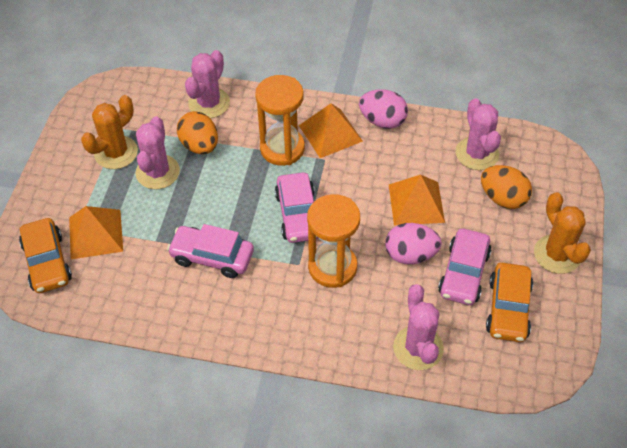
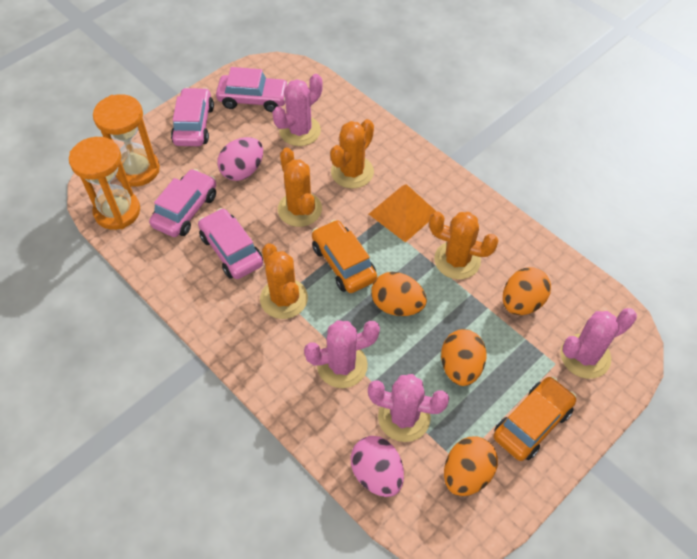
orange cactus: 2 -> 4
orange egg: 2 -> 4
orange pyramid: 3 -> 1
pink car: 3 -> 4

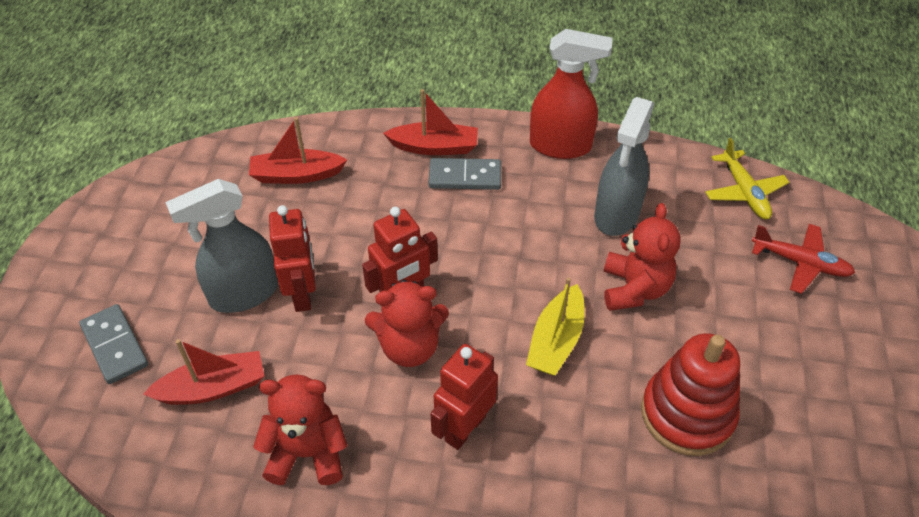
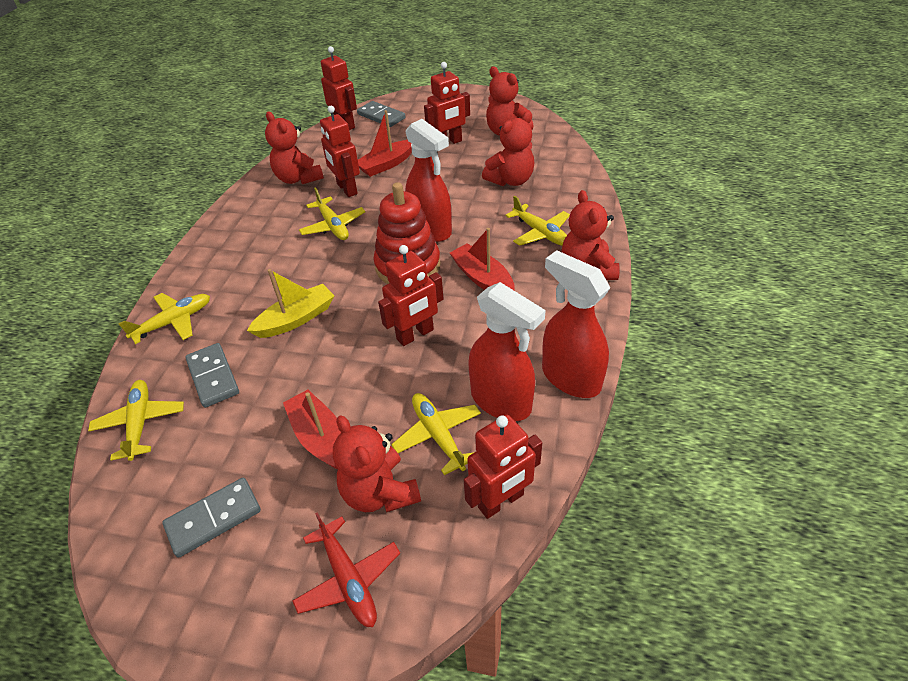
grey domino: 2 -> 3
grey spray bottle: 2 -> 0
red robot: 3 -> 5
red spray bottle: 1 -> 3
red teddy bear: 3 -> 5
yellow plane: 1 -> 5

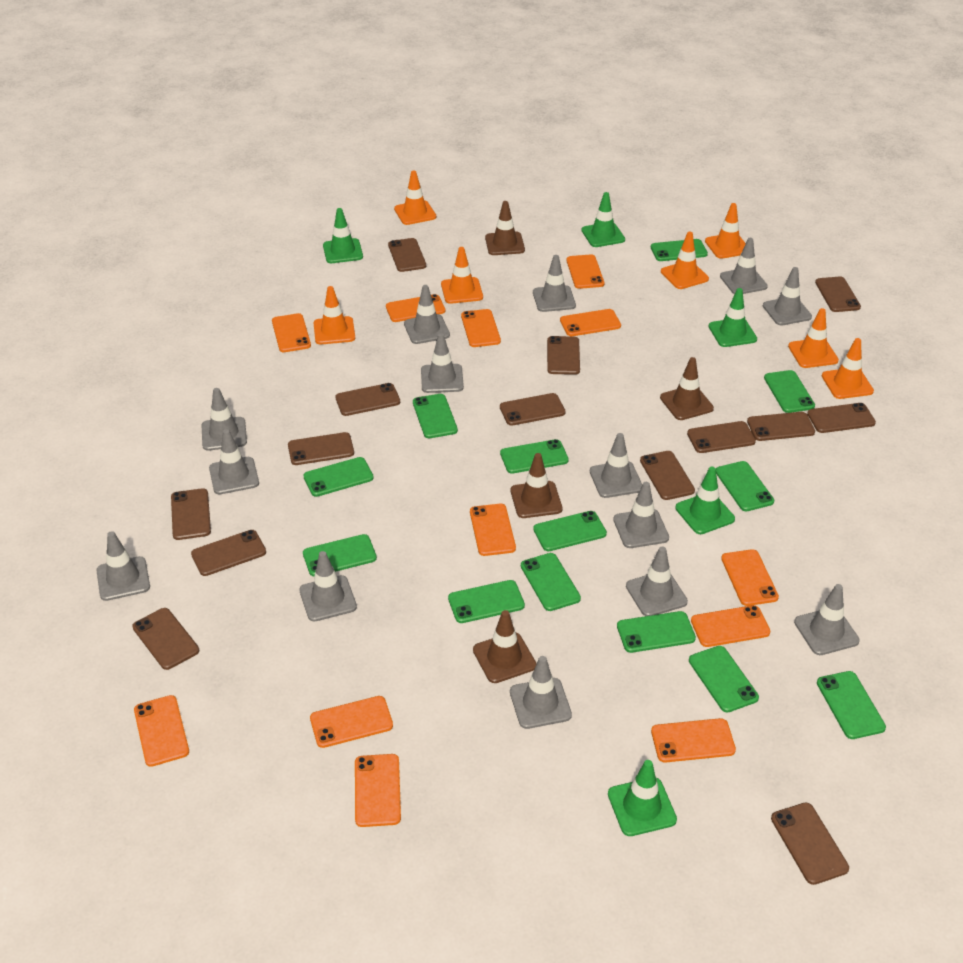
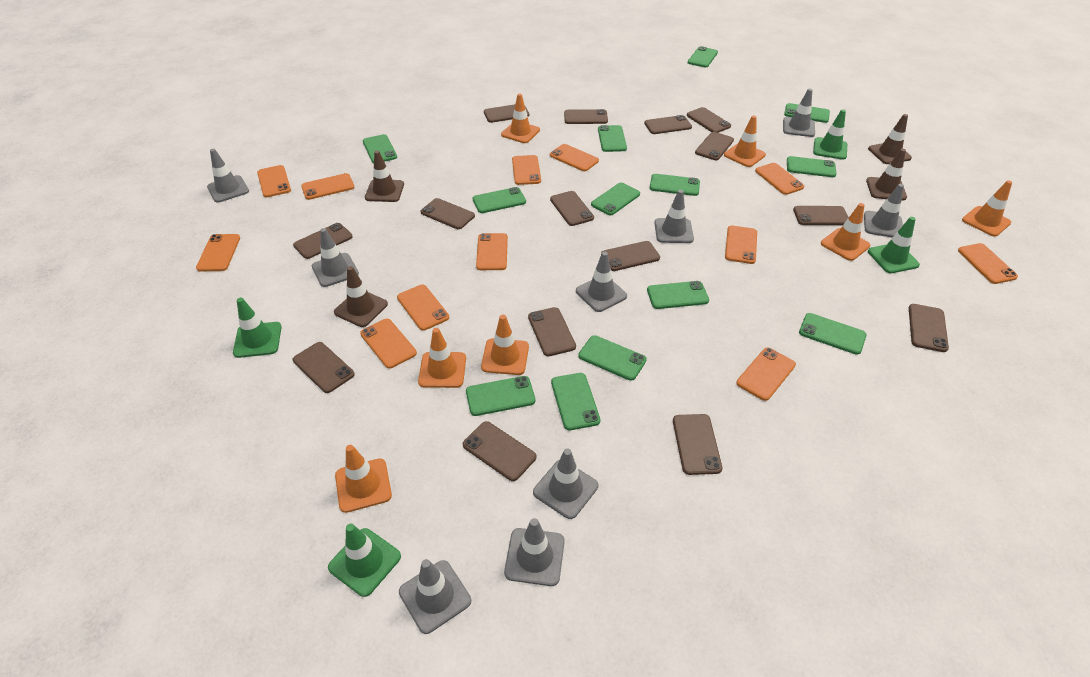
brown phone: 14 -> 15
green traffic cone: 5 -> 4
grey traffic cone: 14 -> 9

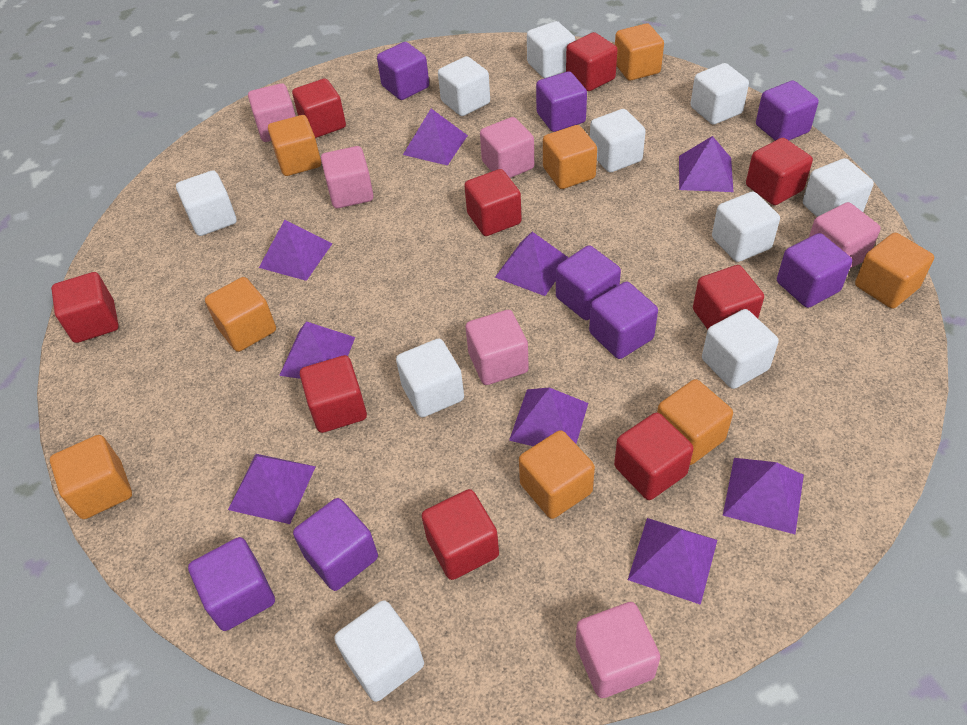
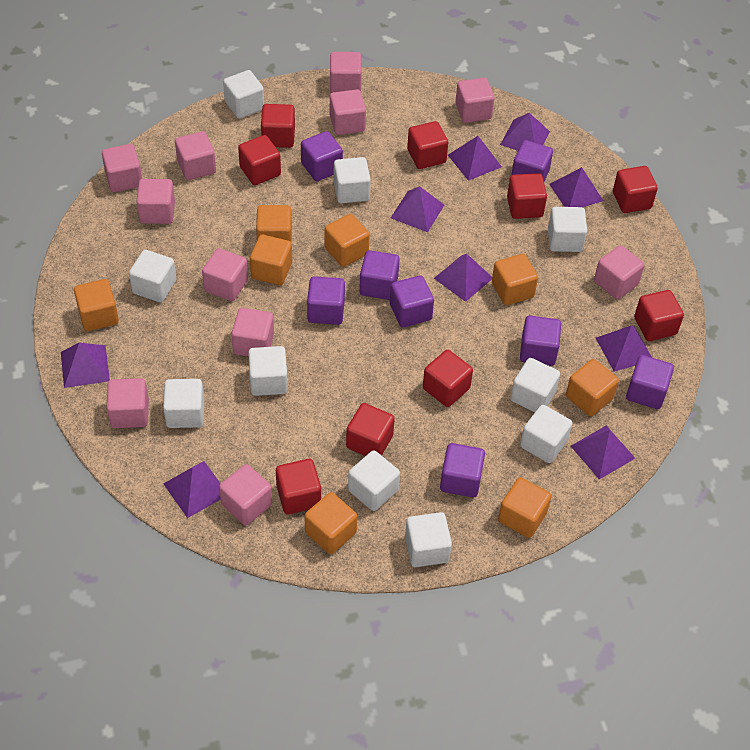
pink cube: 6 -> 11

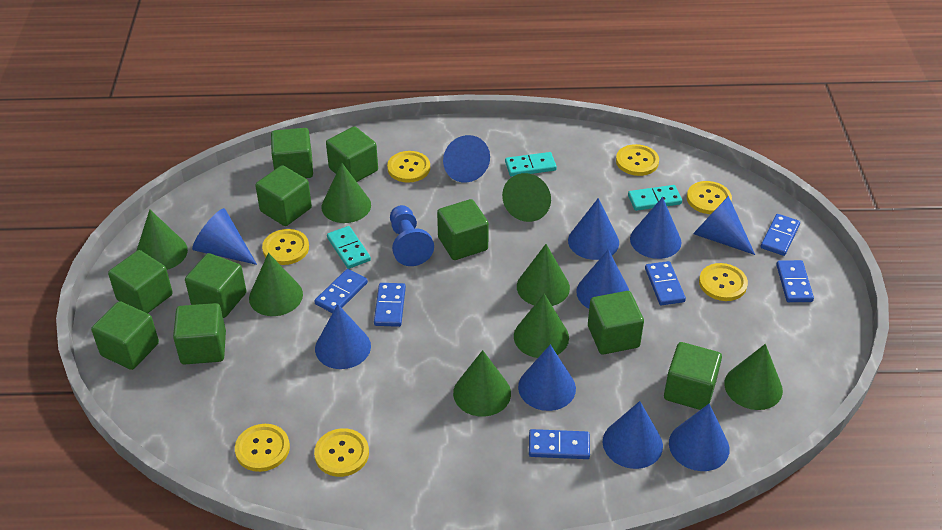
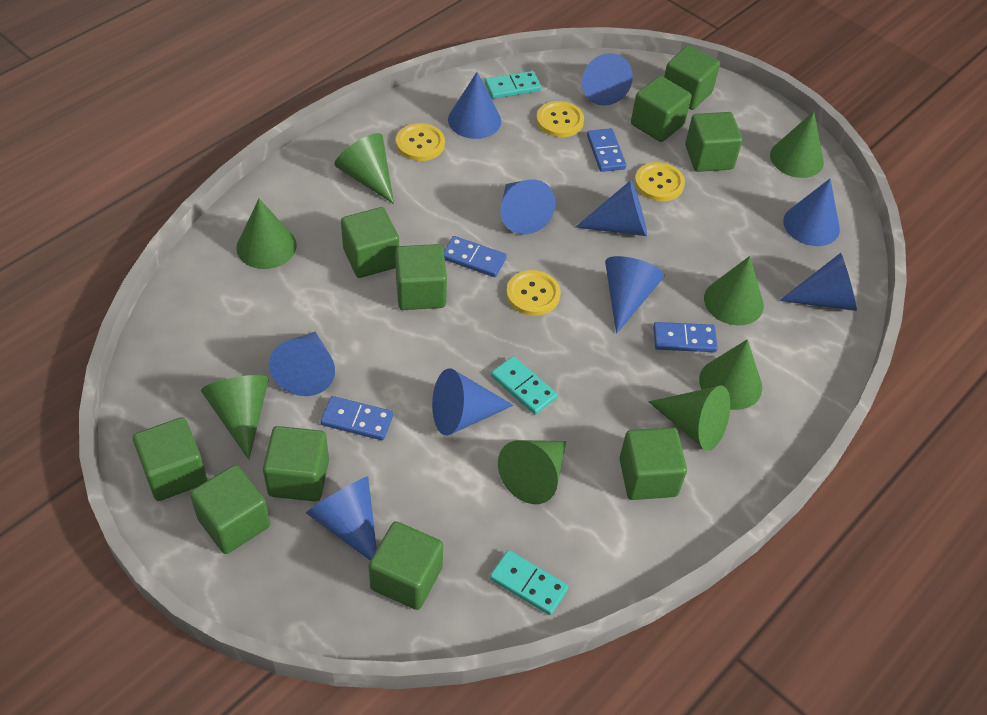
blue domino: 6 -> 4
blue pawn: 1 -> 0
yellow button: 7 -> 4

——————————

Write out every entry above exactly, minus the pictures.

orange cactus: 2 -> 4
orange egg: 2 -> 4
orange pyramid: 3 -> 1
pink car: 3 -> 4

grey domino: 2 -> 3
grey spray bottle: 2 -> 0
red robot: 3 -> 5
red spray bottle: 1 -> 3
red teddy bear: 3 -> 5
yellow plane: 1 -> 5

brown phone: 14 -> 15
green traffic cone: 5 -> 4
grey traffic cone: 14 -> 9

pink cube: 6 -> 11

blue domino: 6 -> 4
blue pawn: 1 -> 0
yellow button: 7 -> 4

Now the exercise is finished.